- THE REQUEST -
Update the lines from the first one through the line containing "corner is located at coordinates (1087, 419)." by replacing "pixels" with "px" and leaving everything else unchanged.

A run of lines
--
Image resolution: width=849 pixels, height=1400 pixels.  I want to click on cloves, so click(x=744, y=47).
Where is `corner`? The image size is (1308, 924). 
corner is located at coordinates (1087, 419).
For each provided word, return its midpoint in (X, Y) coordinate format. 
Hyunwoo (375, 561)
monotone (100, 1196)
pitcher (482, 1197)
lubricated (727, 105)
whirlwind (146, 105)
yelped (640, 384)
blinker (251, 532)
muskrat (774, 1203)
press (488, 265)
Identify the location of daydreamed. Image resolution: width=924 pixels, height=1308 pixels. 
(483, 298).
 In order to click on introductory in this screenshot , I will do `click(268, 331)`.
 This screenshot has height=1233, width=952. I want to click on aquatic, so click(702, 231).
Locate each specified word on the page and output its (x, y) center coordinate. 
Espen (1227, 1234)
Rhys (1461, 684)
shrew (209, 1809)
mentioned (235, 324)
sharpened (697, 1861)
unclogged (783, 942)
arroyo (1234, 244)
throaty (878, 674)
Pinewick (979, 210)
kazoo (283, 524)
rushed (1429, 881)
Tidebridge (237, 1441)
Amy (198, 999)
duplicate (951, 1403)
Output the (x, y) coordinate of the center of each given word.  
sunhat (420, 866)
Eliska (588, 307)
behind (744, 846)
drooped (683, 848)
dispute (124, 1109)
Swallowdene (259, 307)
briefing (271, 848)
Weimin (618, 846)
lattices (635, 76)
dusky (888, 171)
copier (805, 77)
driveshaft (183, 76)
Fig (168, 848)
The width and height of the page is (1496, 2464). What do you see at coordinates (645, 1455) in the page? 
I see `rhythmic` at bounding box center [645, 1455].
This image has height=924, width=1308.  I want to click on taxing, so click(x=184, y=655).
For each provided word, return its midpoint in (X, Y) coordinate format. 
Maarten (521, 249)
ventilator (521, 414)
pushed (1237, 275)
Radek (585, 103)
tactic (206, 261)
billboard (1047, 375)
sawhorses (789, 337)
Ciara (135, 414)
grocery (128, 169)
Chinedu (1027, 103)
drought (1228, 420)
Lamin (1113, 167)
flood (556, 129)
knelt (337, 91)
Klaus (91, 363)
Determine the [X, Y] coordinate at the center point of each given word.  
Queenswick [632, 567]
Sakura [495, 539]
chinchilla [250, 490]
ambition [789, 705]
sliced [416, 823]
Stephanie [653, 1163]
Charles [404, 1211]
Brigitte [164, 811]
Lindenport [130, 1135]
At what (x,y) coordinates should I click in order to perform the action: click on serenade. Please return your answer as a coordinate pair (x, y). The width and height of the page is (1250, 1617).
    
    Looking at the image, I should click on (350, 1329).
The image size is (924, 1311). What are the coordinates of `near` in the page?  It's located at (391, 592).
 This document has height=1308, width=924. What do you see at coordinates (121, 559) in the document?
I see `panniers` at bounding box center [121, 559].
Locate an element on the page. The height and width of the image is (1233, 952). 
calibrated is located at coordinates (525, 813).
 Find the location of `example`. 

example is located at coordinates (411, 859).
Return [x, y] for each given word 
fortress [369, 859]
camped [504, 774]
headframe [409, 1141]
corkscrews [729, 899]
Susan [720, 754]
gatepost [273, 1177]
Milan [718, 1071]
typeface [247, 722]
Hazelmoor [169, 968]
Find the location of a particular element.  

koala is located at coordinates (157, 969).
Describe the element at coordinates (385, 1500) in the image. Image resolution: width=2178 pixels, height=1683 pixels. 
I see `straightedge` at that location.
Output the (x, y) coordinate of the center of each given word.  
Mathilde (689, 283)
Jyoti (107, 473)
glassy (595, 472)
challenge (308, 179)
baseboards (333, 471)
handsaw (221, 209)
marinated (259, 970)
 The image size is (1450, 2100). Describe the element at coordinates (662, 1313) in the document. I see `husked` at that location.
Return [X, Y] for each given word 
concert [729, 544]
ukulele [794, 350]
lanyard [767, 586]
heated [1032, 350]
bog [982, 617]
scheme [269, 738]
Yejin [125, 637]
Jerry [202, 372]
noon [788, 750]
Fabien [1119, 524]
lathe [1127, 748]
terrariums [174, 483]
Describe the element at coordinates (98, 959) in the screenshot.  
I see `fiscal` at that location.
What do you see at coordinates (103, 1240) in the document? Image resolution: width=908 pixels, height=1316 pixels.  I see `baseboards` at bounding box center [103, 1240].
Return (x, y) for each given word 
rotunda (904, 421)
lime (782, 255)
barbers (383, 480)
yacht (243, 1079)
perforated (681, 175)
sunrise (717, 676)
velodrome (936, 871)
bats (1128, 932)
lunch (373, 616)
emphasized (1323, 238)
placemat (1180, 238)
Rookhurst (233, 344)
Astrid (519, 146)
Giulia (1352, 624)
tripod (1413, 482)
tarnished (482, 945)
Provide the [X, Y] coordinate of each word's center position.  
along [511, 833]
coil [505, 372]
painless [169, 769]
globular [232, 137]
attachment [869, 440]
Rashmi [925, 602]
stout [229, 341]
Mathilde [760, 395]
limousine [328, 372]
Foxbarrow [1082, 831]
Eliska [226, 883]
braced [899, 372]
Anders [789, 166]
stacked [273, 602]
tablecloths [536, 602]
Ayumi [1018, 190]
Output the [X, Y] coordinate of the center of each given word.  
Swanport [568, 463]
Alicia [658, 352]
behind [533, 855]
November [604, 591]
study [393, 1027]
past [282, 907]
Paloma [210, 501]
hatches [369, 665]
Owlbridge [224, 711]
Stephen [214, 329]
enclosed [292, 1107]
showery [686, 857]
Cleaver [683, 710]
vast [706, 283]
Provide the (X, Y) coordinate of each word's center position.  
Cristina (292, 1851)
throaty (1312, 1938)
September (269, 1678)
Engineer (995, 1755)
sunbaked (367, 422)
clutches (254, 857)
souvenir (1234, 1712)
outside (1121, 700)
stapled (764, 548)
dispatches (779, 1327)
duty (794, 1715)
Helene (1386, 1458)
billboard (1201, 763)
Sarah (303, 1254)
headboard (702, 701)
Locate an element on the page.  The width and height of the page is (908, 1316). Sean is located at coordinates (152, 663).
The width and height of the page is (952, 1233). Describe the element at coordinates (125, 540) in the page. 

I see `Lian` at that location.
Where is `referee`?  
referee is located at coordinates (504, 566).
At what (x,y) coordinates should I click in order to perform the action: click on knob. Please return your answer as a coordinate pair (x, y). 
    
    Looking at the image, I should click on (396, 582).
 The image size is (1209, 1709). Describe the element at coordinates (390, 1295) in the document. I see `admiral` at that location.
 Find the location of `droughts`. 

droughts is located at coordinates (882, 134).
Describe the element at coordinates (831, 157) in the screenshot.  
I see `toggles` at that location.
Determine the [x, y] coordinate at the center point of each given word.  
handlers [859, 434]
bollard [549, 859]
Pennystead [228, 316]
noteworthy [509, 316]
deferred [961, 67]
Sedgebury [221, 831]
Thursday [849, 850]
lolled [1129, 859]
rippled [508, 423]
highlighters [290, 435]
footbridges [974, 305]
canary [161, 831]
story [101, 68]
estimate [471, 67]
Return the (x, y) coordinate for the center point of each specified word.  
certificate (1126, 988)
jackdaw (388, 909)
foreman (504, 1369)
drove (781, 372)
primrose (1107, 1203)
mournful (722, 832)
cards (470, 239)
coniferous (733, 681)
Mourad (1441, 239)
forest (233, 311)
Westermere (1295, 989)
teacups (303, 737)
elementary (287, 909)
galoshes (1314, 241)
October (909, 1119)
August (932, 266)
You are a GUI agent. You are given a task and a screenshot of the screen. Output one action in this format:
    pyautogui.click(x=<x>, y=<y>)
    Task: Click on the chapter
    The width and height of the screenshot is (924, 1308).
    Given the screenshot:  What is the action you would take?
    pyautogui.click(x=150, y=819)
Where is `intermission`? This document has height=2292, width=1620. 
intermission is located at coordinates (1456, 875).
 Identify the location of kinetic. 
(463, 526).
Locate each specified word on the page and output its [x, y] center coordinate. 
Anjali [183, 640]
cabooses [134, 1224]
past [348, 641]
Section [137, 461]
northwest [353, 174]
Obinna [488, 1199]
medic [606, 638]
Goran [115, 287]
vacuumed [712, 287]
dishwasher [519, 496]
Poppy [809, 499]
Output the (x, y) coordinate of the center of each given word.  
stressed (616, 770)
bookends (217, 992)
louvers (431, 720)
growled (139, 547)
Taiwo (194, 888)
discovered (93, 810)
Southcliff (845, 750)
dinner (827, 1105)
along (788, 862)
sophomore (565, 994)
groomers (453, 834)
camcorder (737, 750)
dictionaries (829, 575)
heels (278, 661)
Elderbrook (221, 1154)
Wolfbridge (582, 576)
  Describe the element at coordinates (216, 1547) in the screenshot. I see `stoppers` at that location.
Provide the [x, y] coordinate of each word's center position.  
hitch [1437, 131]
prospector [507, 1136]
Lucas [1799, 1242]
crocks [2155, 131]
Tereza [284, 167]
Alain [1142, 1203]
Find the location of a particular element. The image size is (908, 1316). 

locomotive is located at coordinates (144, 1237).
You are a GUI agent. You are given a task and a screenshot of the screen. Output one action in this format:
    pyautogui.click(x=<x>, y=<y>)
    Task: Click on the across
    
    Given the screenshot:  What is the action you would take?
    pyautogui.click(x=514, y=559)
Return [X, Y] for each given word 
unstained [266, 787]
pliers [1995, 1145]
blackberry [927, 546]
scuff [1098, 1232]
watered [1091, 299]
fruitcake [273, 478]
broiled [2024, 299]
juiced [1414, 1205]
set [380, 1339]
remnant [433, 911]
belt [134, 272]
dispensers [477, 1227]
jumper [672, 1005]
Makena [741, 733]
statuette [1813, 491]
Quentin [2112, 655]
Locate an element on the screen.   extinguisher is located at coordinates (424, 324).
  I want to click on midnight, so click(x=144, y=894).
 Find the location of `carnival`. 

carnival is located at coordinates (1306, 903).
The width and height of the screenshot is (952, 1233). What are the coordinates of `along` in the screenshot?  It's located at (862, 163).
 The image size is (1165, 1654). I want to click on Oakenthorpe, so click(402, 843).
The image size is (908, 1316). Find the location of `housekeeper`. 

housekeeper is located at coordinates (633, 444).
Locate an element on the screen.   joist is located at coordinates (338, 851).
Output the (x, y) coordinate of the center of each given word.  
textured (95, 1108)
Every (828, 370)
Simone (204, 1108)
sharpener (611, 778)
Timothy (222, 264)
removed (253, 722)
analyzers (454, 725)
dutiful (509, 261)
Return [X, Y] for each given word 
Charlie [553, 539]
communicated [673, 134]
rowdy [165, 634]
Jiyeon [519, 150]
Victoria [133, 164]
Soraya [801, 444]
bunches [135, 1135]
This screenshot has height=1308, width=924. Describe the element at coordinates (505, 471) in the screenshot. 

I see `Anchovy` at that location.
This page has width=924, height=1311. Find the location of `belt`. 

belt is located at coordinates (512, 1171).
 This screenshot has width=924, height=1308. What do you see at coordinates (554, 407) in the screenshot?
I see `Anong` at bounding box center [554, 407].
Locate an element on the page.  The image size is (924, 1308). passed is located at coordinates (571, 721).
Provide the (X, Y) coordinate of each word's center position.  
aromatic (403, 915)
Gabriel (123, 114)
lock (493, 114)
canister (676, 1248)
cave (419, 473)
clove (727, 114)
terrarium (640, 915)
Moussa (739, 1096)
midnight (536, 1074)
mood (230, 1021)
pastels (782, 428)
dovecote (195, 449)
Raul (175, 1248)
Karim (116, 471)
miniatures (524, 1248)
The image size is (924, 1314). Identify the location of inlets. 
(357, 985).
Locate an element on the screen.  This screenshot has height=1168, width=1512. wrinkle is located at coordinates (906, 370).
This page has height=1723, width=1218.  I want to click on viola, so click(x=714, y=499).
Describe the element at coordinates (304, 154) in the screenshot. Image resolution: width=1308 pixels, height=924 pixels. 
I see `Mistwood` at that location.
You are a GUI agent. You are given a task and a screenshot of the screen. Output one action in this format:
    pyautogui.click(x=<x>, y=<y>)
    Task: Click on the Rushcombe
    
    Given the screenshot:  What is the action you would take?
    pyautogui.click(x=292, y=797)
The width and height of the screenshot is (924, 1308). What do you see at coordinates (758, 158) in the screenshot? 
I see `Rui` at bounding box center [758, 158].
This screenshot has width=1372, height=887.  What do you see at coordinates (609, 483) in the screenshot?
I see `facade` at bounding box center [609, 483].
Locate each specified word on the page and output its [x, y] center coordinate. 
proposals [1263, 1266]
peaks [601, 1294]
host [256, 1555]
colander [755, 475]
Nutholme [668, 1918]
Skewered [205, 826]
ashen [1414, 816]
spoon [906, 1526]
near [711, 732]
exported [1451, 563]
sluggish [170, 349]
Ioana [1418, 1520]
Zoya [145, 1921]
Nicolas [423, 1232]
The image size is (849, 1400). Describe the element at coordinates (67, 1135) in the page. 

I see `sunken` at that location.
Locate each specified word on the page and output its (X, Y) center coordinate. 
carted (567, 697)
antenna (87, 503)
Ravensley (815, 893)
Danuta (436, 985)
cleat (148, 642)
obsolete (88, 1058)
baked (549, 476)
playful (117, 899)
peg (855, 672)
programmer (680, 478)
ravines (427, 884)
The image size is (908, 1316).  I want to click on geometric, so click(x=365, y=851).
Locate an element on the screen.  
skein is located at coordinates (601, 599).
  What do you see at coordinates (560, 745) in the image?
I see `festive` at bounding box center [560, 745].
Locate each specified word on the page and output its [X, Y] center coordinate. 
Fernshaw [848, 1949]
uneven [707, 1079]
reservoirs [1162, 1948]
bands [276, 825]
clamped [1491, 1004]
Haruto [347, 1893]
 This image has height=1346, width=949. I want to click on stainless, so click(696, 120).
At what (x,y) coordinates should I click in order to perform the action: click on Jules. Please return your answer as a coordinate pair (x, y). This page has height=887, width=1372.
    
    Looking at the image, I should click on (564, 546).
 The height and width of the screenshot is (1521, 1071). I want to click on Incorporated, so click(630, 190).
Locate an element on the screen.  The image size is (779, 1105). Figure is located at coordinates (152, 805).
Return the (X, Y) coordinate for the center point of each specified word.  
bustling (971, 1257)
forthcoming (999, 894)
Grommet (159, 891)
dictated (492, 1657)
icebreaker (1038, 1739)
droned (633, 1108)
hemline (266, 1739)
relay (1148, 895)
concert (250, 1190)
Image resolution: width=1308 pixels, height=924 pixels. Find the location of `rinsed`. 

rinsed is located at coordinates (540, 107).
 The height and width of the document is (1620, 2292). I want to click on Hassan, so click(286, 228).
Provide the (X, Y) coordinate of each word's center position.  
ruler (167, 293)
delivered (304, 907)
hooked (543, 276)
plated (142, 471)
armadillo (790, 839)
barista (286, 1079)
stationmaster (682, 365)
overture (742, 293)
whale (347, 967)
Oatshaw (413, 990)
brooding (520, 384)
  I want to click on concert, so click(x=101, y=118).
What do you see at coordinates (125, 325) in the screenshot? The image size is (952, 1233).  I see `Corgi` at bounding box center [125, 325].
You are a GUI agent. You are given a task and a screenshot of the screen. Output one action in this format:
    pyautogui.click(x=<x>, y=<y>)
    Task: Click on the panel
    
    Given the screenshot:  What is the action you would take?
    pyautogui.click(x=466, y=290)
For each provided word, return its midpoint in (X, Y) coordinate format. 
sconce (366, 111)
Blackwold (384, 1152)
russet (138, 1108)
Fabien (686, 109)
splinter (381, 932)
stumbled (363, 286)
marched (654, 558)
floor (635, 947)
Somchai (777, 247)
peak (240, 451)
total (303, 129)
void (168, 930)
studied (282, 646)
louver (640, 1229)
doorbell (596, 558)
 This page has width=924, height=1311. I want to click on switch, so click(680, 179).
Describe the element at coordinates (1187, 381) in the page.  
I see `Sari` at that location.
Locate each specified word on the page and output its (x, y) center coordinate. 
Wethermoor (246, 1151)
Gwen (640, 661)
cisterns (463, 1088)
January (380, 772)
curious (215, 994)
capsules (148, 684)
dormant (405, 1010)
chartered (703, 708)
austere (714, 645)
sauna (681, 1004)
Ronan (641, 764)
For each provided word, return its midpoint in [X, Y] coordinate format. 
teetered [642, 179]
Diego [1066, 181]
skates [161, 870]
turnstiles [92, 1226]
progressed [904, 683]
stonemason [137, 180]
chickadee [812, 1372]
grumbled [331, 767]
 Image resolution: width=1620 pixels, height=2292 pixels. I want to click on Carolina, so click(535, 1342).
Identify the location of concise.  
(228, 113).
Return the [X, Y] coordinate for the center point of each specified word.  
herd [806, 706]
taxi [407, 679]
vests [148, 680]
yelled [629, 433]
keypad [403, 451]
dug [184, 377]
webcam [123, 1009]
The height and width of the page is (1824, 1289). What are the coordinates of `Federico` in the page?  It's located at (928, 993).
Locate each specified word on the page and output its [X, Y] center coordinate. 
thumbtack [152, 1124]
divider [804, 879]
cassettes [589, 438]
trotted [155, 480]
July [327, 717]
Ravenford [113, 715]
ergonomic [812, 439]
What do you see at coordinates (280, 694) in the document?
--
- THE OUTPUT -
Image resolution: width=849 px, height=1400 px.  I want to click on cloves, so click(x=744, y=47).
Where is `corner`? The image size is (1308, 924). 
corner is located at coordinates (1087, 419).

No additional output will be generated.